[MATERIAL PROVIDED]
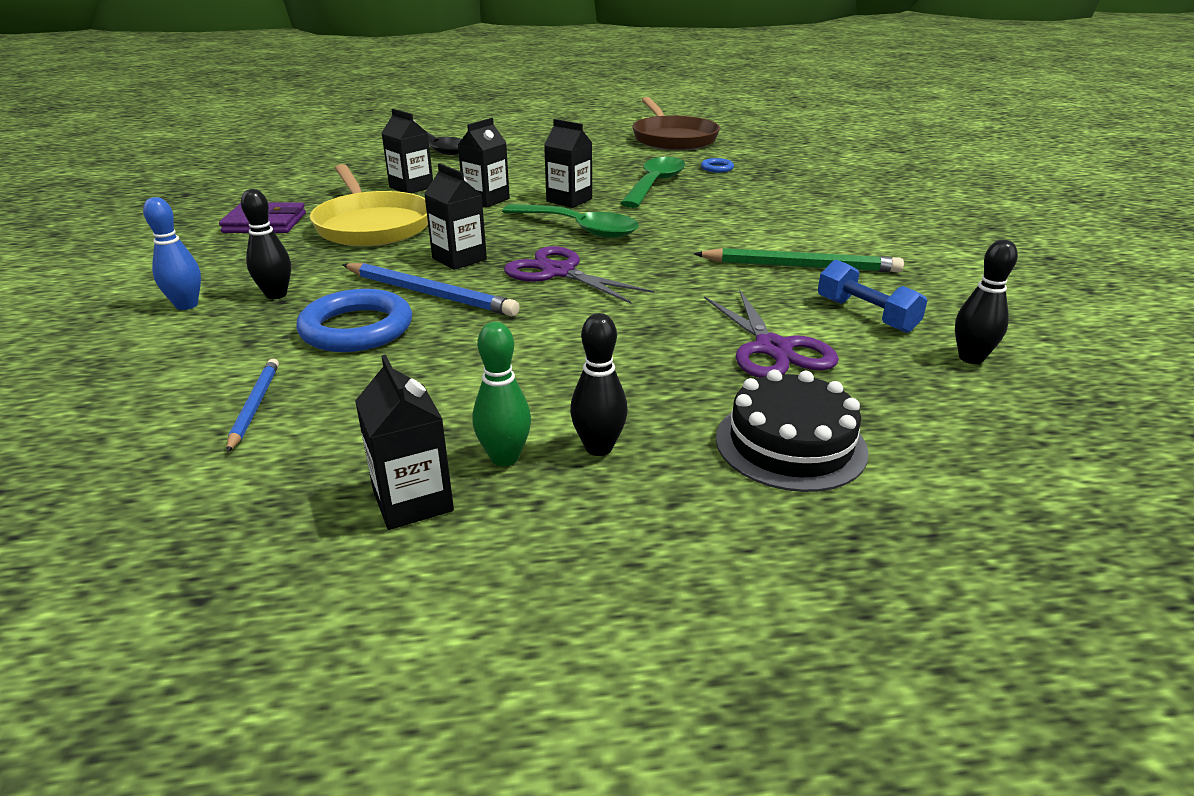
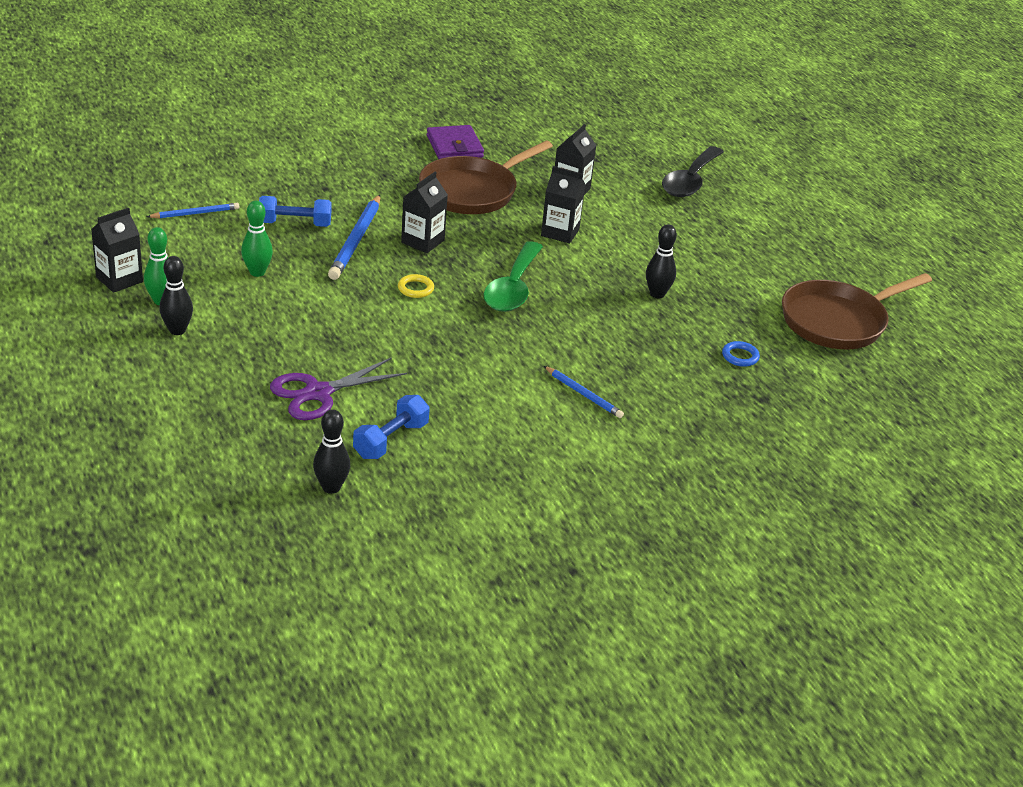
camera: 70 degrees right, 5 degrees up
(187, 305) = (307, 158): blue bowling pin -> none
(276, 295) = (333, 184): black bowling pin -> black bowling pin (657, 294)
(356, 328) = (295, 224): blue ring -> blue dumbbell
(372, 225) = (472, 191): yellow pan -> brown pan
(466, 366) = (257, 272): none -> green bowling pin
(558, 272) = (415, 289): purple scissors -> yellow ring
(569, 200) = (583, 275): black carton -> none
(655, 184) = (659, 319): green spoon -> none
(772, 223) = (583, 394): none -> blue pencil
(790, 444) = (195, 399): black cake -> none
(800, 266) = (479, 409): green pencil -> none

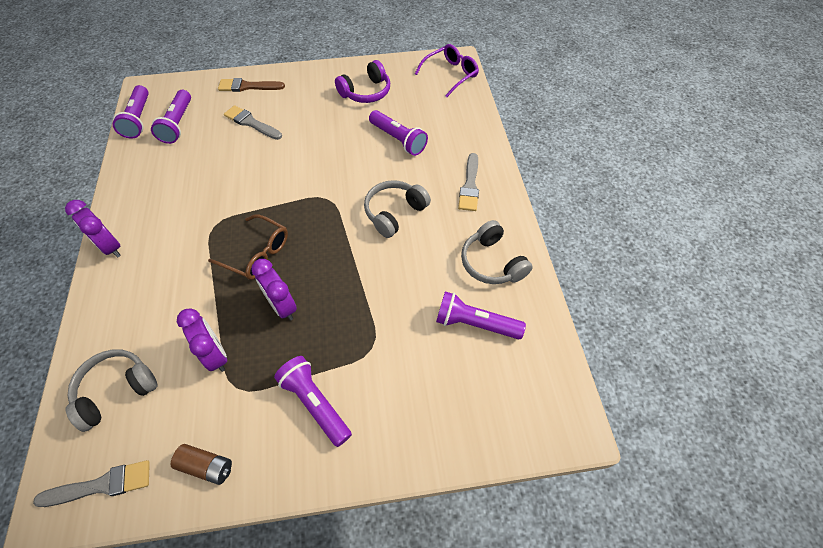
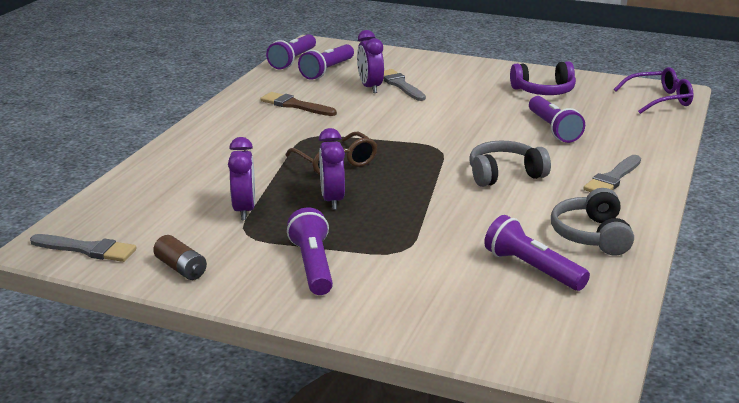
camera: 30 degrees right, 30 degrees down
(110, 247) = (205, 125): purple clock -> purple clock (370, 87)
(116, 390) = (142, 204): grey headphones -> none
(248, 86) = (416, 62): brown brush -> brown brush (295, 105)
[/MATERIAL PROVIDED]
TASK REQUIREMENTS:
Now reproduce all of the entries precisely, with no pictures in the copy.

REPLY:
camera: 70 degrees right, 5 degrees up
(187, 305) = (307, 158): blue bowling pin -> none
(276, 295) = (333, 184): black bowling pin -> black bowling pin (657, 294)
(356, 328) = (295, 224): blue ring -> blue dumbbell
(372, 225) = (472, 191): yellow pan -> brown pan
(466, 366) = (257, 272): none -> green bowling pin
(558, 272) = (415, 289): purple scissors -> yellow ring
(569, 200) = (583, 275): black carton -> none
(655, 184) = (659, 319): green spoon -> none
(772, 223) = (583, 394): none -> blue pencil
(790, 444) = (195, 399): black cake -> none
(800, 266) = (479, 409): green pencil -> none

camera: 30 degrees right, 30 degrees down
(110, 247) = (205, 125): purple clock -> purple clock (370, 87)
(116, 390) = (142, 204): grey headphones -> none
(248, 86) = (416, 62): brown brush -> brown brush (295, 105)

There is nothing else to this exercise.